▸ Records for this task
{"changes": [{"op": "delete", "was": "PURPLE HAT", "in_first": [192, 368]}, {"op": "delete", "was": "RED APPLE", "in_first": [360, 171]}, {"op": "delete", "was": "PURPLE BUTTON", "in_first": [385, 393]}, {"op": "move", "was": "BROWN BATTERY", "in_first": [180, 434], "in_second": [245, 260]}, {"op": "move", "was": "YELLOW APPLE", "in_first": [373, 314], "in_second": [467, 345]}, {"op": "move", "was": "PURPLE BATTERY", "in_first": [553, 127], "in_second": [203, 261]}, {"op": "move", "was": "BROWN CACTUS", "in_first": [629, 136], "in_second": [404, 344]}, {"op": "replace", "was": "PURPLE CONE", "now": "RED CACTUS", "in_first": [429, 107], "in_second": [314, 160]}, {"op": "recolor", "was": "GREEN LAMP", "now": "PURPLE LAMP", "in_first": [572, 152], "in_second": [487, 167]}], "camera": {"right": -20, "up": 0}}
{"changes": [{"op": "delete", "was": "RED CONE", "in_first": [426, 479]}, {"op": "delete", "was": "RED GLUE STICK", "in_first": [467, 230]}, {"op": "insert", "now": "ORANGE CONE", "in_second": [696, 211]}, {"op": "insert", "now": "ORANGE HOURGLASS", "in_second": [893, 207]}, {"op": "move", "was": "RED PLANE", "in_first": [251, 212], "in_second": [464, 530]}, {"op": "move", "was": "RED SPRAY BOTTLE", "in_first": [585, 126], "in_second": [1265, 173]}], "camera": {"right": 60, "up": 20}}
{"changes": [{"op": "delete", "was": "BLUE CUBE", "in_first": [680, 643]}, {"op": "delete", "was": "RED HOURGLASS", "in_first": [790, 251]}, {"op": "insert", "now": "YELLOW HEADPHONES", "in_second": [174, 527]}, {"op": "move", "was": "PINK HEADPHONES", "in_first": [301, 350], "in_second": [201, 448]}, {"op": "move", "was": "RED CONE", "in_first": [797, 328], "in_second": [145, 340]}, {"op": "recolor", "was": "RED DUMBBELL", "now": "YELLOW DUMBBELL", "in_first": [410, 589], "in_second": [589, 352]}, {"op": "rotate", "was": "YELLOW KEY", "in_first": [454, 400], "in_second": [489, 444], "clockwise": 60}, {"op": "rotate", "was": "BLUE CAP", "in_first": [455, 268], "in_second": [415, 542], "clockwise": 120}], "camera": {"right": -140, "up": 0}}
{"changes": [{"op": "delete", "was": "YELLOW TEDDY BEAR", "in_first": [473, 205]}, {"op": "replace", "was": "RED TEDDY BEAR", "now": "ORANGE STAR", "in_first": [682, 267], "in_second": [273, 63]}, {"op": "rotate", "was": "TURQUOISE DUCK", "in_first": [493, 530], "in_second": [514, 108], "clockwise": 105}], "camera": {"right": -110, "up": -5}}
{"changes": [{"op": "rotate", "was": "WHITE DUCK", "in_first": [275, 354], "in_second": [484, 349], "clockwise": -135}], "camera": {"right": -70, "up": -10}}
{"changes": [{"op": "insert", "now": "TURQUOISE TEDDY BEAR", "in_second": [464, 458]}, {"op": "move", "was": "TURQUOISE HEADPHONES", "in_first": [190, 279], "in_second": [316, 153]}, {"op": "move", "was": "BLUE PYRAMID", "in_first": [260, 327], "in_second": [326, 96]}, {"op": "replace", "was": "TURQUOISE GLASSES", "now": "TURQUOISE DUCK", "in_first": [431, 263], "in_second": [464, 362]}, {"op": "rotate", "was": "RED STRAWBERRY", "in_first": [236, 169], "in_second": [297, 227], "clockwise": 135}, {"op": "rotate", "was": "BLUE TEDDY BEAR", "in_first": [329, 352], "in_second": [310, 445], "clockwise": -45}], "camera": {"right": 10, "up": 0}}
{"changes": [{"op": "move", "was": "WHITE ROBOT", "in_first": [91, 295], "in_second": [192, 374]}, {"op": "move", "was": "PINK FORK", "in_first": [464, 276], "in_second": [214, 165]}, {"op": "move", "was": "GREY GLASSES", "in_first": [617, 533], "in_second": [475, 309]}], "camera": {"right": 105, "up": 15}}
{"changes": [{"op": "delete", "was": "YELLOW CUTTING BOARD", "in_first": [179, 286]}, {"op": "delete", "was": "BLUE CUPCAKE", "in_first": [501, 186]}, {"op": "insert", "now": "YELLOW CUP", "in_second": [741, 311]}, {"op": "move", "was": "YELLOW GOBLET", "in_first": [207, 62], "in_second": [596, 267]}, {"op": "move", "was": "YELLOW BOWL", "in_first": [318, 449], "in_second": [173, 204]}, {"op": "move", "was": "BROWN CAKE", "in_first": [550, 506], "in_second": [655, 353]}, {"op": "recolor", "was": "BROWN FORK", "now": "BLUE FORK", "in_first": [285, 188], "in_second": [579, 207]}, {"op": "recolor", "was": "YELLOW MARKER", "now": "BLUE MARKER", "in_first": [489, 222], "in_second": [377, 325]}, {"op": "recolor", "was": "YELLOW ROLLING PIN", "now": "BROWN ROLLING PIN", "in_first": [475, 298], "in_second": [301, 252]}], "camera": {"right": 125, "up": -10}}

▸ What you should do
Set the listing above down once more in full, exactly as it is.

▸ Answer section
{"changes": [{"op": "delete", "was": "PURPLE HAT", "in_first": [192, 368]}, {"op": "delete", "was": "RED APPLE", "in_first": [360, 171]}, {"op": "delete", "was": "PURPLE BUTTON", "in_first": [385, 393]}, {"op": "move", "was": "BROWN BATTERY", "in_first": [180, 434], "in_second": [245, 260]}, {"op": "move", "was": "YELLOW APPLE", "in_first": [373, 314], "in_second": [467, 345]}, {"op": "move", "was": "PURPLE BATTERY", "in_first": [553, 127], "in_second": [203, 261]}, {"op": "move", "was": "BROWN CACTUS", "in_first": [629, 136], "in_second": [404, 344]}, {"op": "replace", "was": "PURPLE CONE", "now": "RED CACTUS", "in_first": [429, 107], "in_second": [314, 160]}, {"op": "recolor", "was": "GREEN LAMP", "now": "PURPLE LAMP", "in_first": [572, 152], "in_second": [487, 167]}], "camera": {"right": -20, "up": 0}}
{"changes": [{"op": "delete", "was": "RED CONE", "in_first": [426, 479]}, {"op": "delete", "was": "RED GLUE STICK", "in_first": [467, 230]}, {"op": "insert", "now": "ORANGE CONE", "in_second": [696, 211]}, {"op": "insert", "now": "ORANGE HOURGLASS", "in_second": [893, 207]}, {"op": "move", "was": "RED PLANE", "in_first": [251, 212], "in_second": [464, 530]}, {"op": "move", "was": "RED SPRAY BOTTLE", "in_first": [585, 126], "in_second": [1265, 173]}], "camera": {"right": 60, "up": 20}}
{"changes": [{"op": "delete", "was": "BLUE CUBE", "in_first": [680, 643]}, {"op": "delete", "was": "RED HOURGLASS", "in_first": [790, 251]}, {"op": "insert", "now": "YELLOW HEADPHONES", "in_second": [174, 527]}, {"op": "move", "was": "PINK HEADPHONES", "in_first": [301, 350], "in_second": [201, 448]}, {"op": "move", "was": "RED CONE", "in_first": [797, 328], "in_second": [145, 340]}, {"op": "recolor", "was": "RED DUMBBELL", "now": "YELLOW DUMBBELL", "in_first": [410, 589], "in_second": [589, 352]}, {"op": "rotate", "was": "YELLOW KEY", "in_first": [454, 400], "in_second": [489, 444], "clockwise": 60}, {"op": "rotate", "was": "BLUE CAP", "in_first": [455, 268], "in_second": [415, 542], "clockwise": 120}], "camera": {"right": -140, "up": 0}}
{"changes": [{"op": "delete", "was": "YELLOW TEDDY BEAR", "in_first": [473, 205]}, {"op": "replace", "was": "RED TEDDY BEAR", "now": "ORANGE STAR", "in_first": [682, 267], "in_second": [273, 63]}, {"op": "rotate", "was": "TURQUOISE DUCK", "in_first": [493, 530], "in_second": [514, 108], "clockwise": 105}], "camera": {"right": -110, "up": -5}}
{"changes": [{"op": "rotate", "was": "WHITE DUCK", "in_first": [275, 354], "in_second": [484, 349], "clockwise": -135}], "camera": {"right": -70, "up": -10}}
{"changes": [{"op": "insert", "now": "TURQUOISE TEDDY BEAR", "in_second": [464, 458]}, {"op": "move", "was": "TURQUOISE HEADPHONES", "in_first": [190, 279], "in_second": [316, 153]}, {"op": "move", "was": "BLUE PYRAMID", "in_first": [260, 327], "in_second": [326, 96]}, {"op": "replace", "was": "TURQUOISE GLASSES", "now": "TURQUOISE DUCK", "in_first": [431, 263], "in_second": [464, 362]}, {"op": "rotate", "was": "RED STRAWBERRY", "in_first": [236, 169], "in_second": [297, 227], "clockwise": 135}, {"op": "rotate", "was": "BLUE TEDDY BEAR", "in_first": [329, 352], "in_second": [310, 445], "clockwise": -45}], "camera": {"right": 10, "up": 0}}
{"changes": [{"op": "move", "was": "WHITE ROBOT", "in_first": [91, 295], "in_second": [192, 374]}, {"op": "move", "was": "PINK FORK", "in_first": [464, 276], "in_second": [214, 165]}, {"op": "move", "was": "GREY GLASSES", "in_first": [617, 533], "in_second": [475, 309]}], "camera": {"right": 105, "up": 15}}
{"changes": [{"op": "delete", "was": "YELLOW CUTTING BOARD", "in_first": [179, 286]}, {"op": "delete", "was": "BLUE CUPCAKE", "in_first": [501, 186]}, {"op": "insert", "now": "YELLOW CUP", "in_second": [741, 311]}, {"op": "move", "was": "YELLOW GOBLET", "in_first": [207, 62], "in_second": [596, 267]}, {"op": "move", "was": "YELLOW BOWL", "in_first": [318, 449], "in_second": [173, 204]}, {"op": "move", "was": "BROWN CAKE", "in_first": [550, 506], "in_second": [655, 353]}, {"op": "recolor", "was": "BROWN FORK", "now": "BLUE FORK", "in_first": [285, 188], "in_second": [579, 207]}, {"op": "recolor", "was": "YELLOW MARKER", "now": "BLUE MARKER", "in_first": [489, 222], "in_second": [377, 325]}, {"op": "recolor", "was": "YELLOW ROLLING PIN", "now": "BROWN ROLLING PIN", "in_first": [475, 298], "in_second": [301, 252]}], "camera": {"right": 125, "up": -10}}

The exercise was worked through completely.